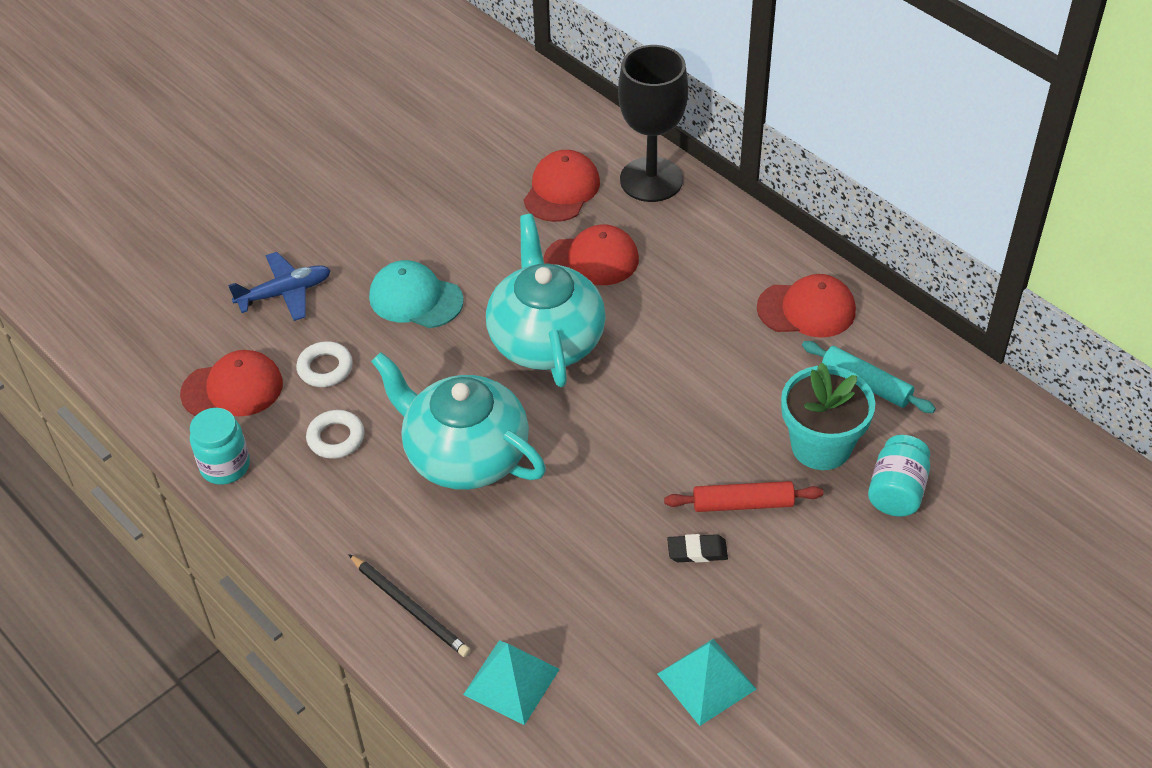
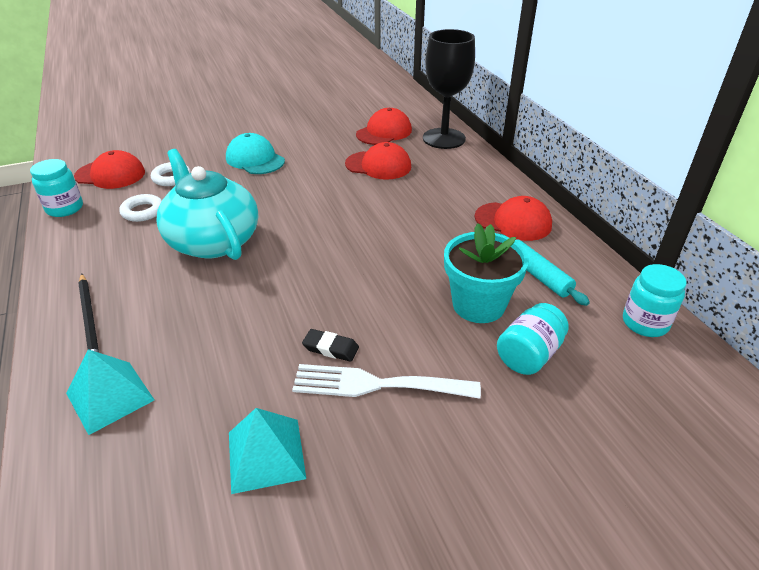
camera: 20 degrees right, 10 degrees down
(285, 293) = (184, 141): blue plane -> none
(546, 339) = (318, 195): turquoise teapot -> none
(742, 504) = (390, 326): red rolling pin -> none
(766, 576) = (376, 384): none -> white fork
(995, 413) = (645, 323): none -> turquoise jar

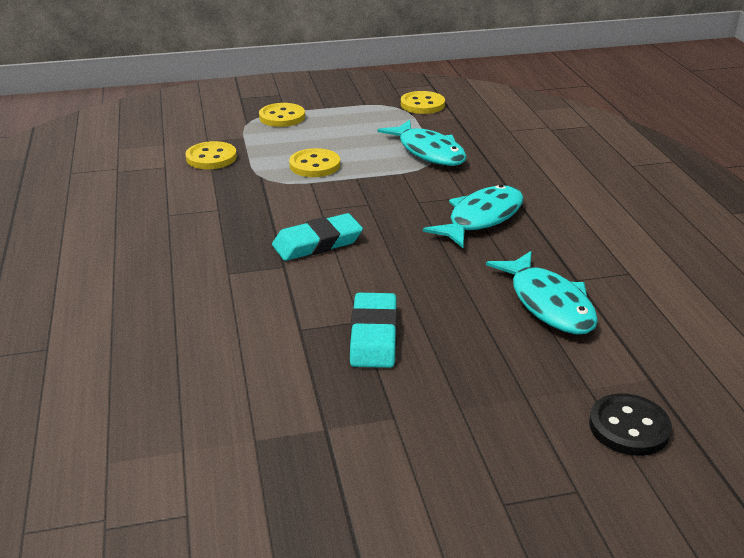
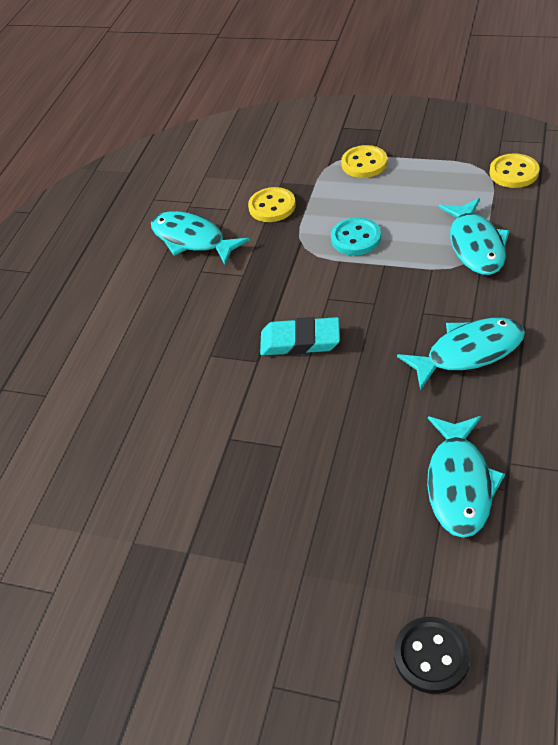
camera: 35 degrees right, 15 degrees up
(140, 194) = (192, 239): none -> turquoise fish
(315, 165) = (356, 238): yellow button -> turquoise button
(374, 336) = (282, 467): turquoise eraser -> none

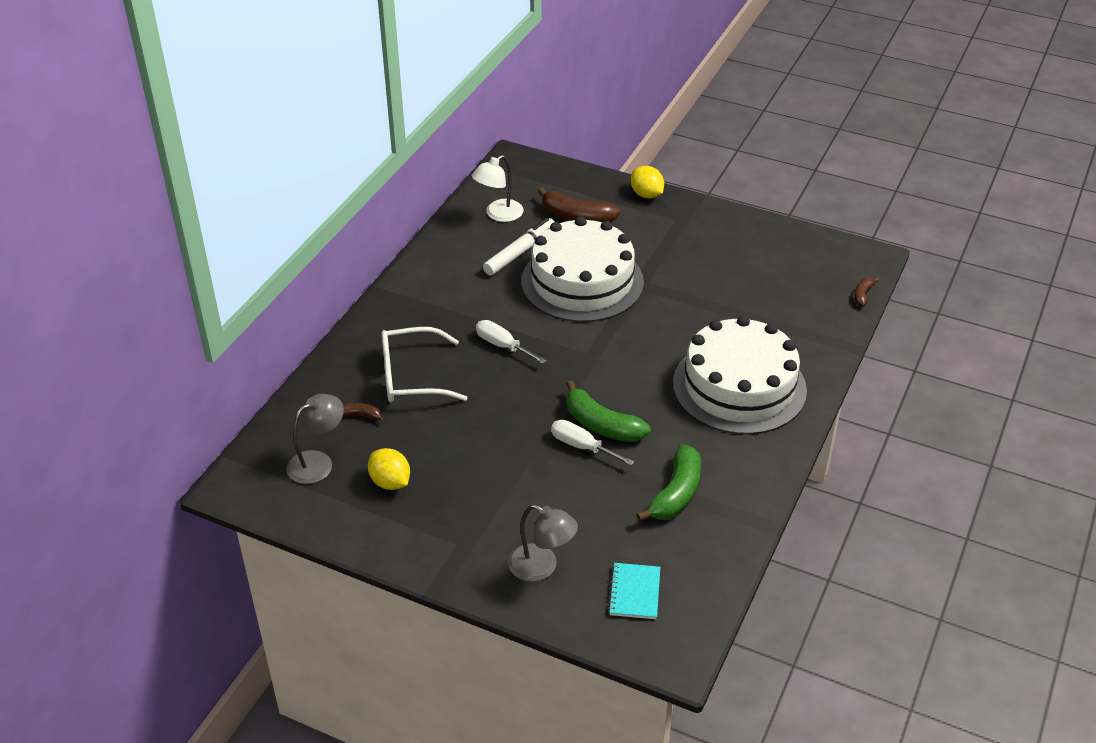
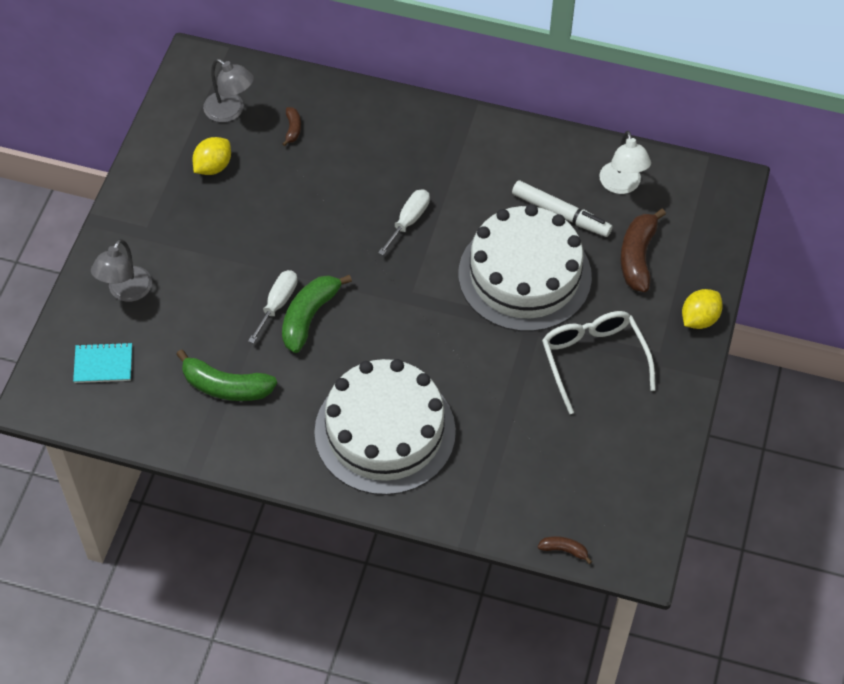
camera: 80 degrees right, 15 degrees up
(411, 377) = (350, 157): white glasses -> white glasses (593, 359)
(498, 214) = (622, 185): white lamp -> white lamp turned 135 degrees counterclockwise

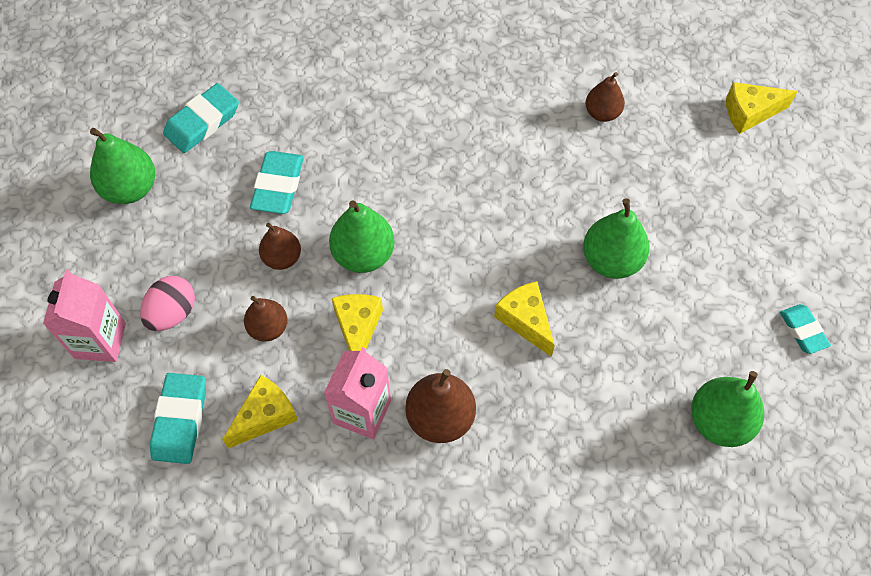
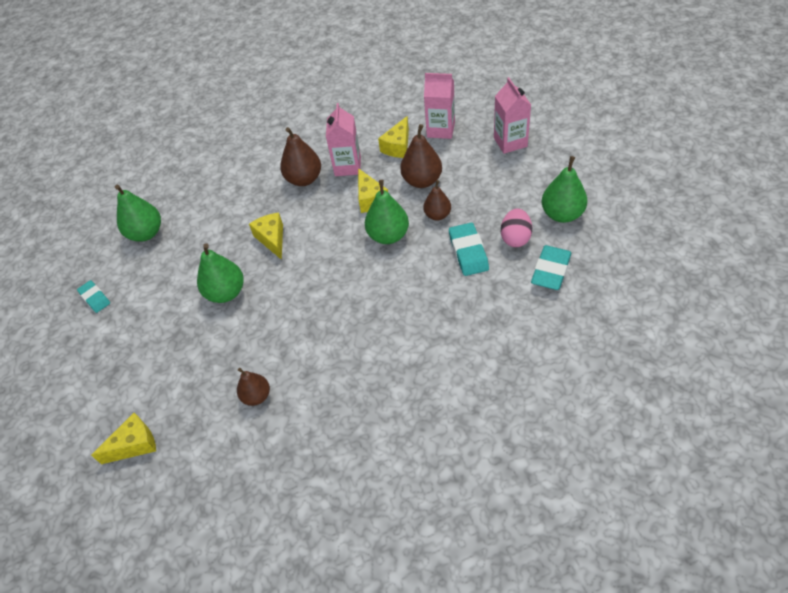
camera: 165 degrees right, 10 degrees down
(172, 313) = (481, 167): pink egg -> pink egg (515, 238)
(180, 420) = (441, 129): turquoise eraser -> pink carton
(268, 328) = (422, 181): brown pear -> brown pear, size x1.55
(525, 321) = (272, 239): yellow cheese -> yellow cheese turned 150 degrees counterclockwise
###
What you need to do: From the line with "(546, 339) = (318, 195): turquoise" to the final line of the records, inclusive, set down the lines exactly and add nothing; leave every picture out.

Task answer:
(546, 339) = (318, 195): turquoise teapot -> none
(742, 504) = (390, 326): red rolling pin -> none
(766, 576) = (376, 384): none -> white fork
(995, 413) = (645, 323): none -> turquoise jar

camera: 35 degrees right, 15 degrees up
(140, 194) = (192, 239): none -> turquoise fish
(315, 165) = (356, 238): yellow button -> turquoise button
(374, 336) = (282, 467): turquoise eraser -> none

camera: 80 degrees right, 15 degrees up
(411, 377) = (350, 157): white glasses -> white glasses (593, 359)
(498, 214) = (622, 185): white lamp -> white lamp turned 135 degrees counterclockwise

camera: 165 degrees right, 10 degrees down
(172, 313) = (481, 167): pink egg -> pink egg (515, 238)
(180, 420) = (441, 129): turquoise eraser -> pink carton
(268, 328) = (422, 181): brown pear -> brown pear, size x1.55
(525, 321) = (272, 239): yellow cheese -> yellow cheese turned 150 degrees counterclockwise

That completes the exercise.